Task statement:
Print, exactly as they appear in the listing below, the lines from the line with "IMU1 pin SCL: D2 -> D1" to the line with "PIR pin OUT: D9 -> D8", with both end lines kept.

Exercise data:
————

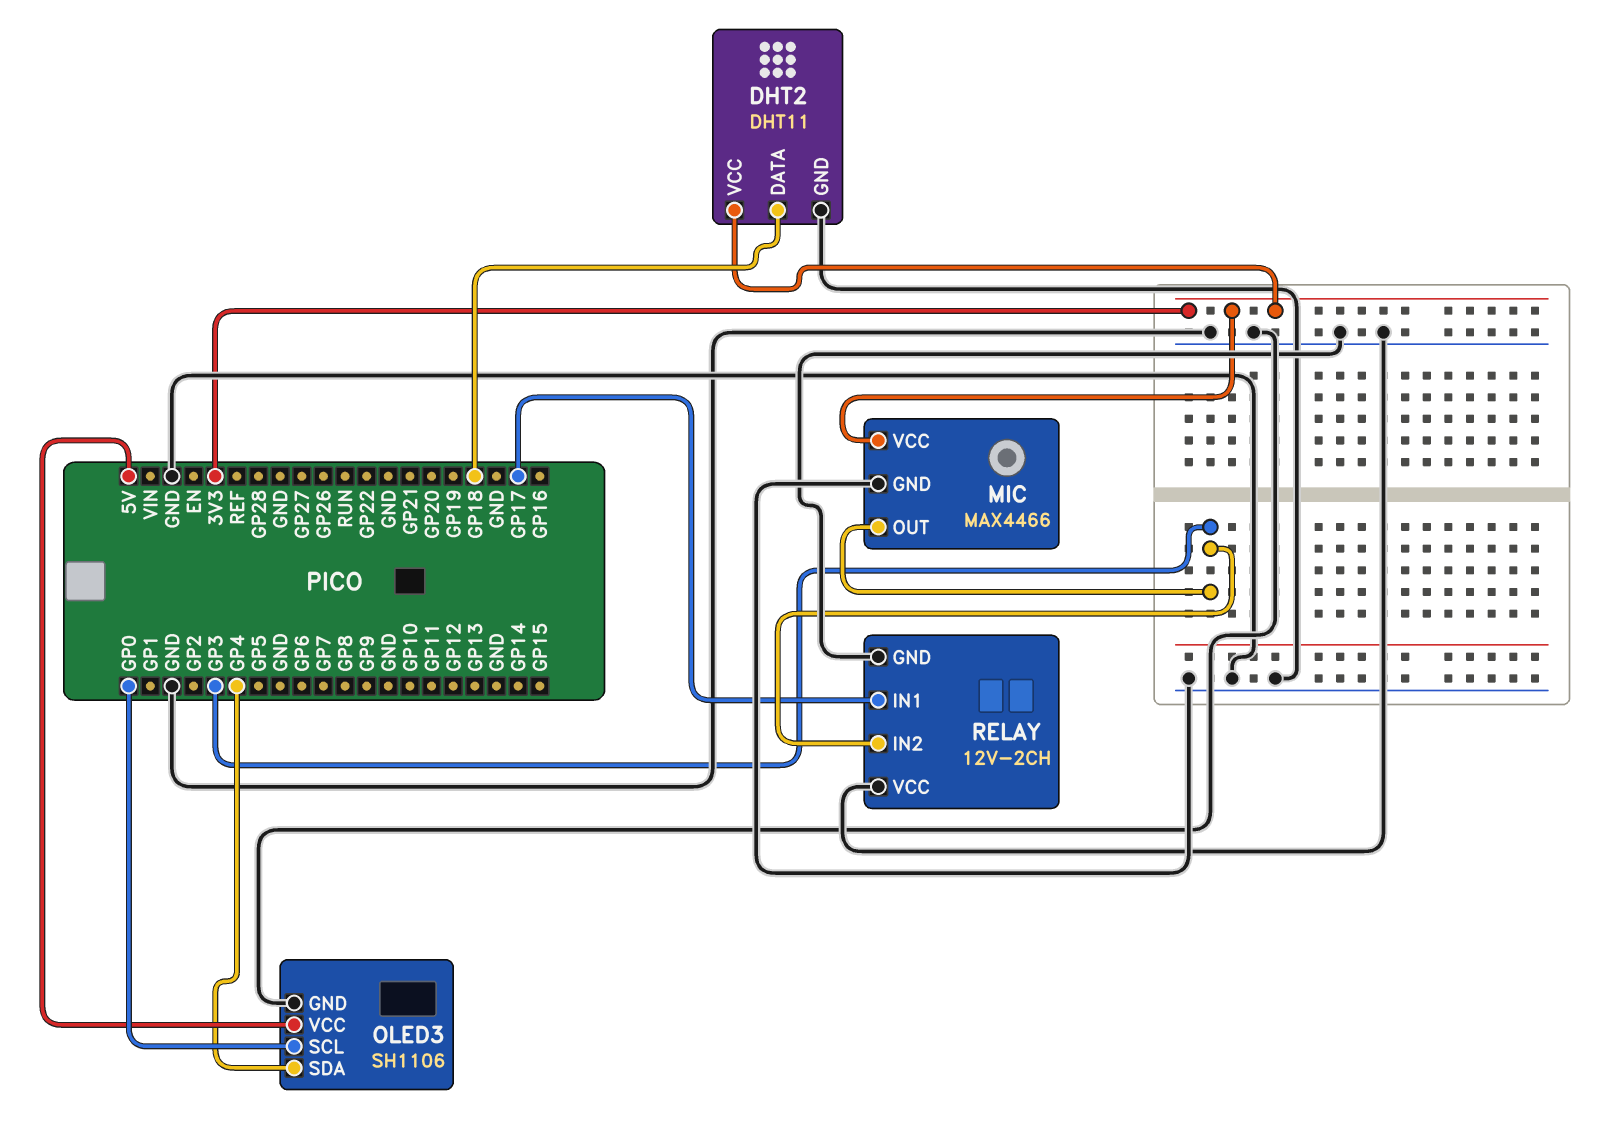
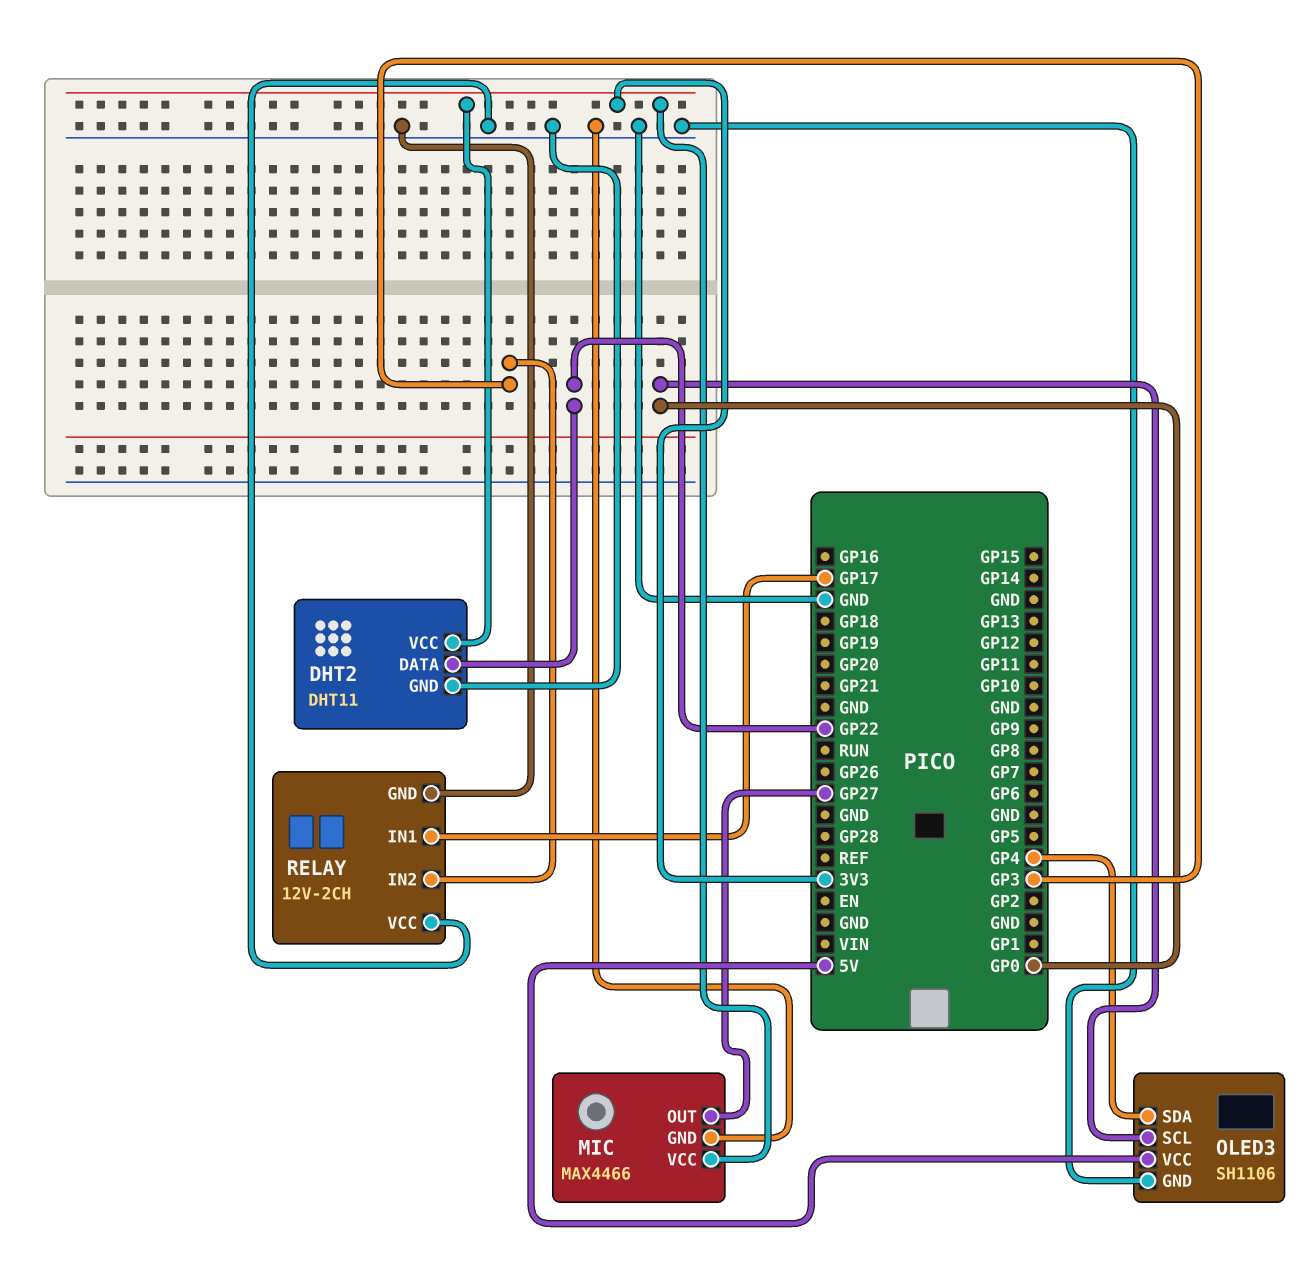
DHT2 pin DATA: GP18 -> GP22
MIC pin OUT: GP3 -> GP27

————

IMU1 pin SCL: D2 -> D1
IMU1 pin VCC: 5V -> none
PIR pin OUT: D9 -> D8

————

Exercise answer:
IMU1 pin SCL: D2 -> D1
IMU1 pin VCC: 5V -> none
PIR pin OUT: D9 -> D8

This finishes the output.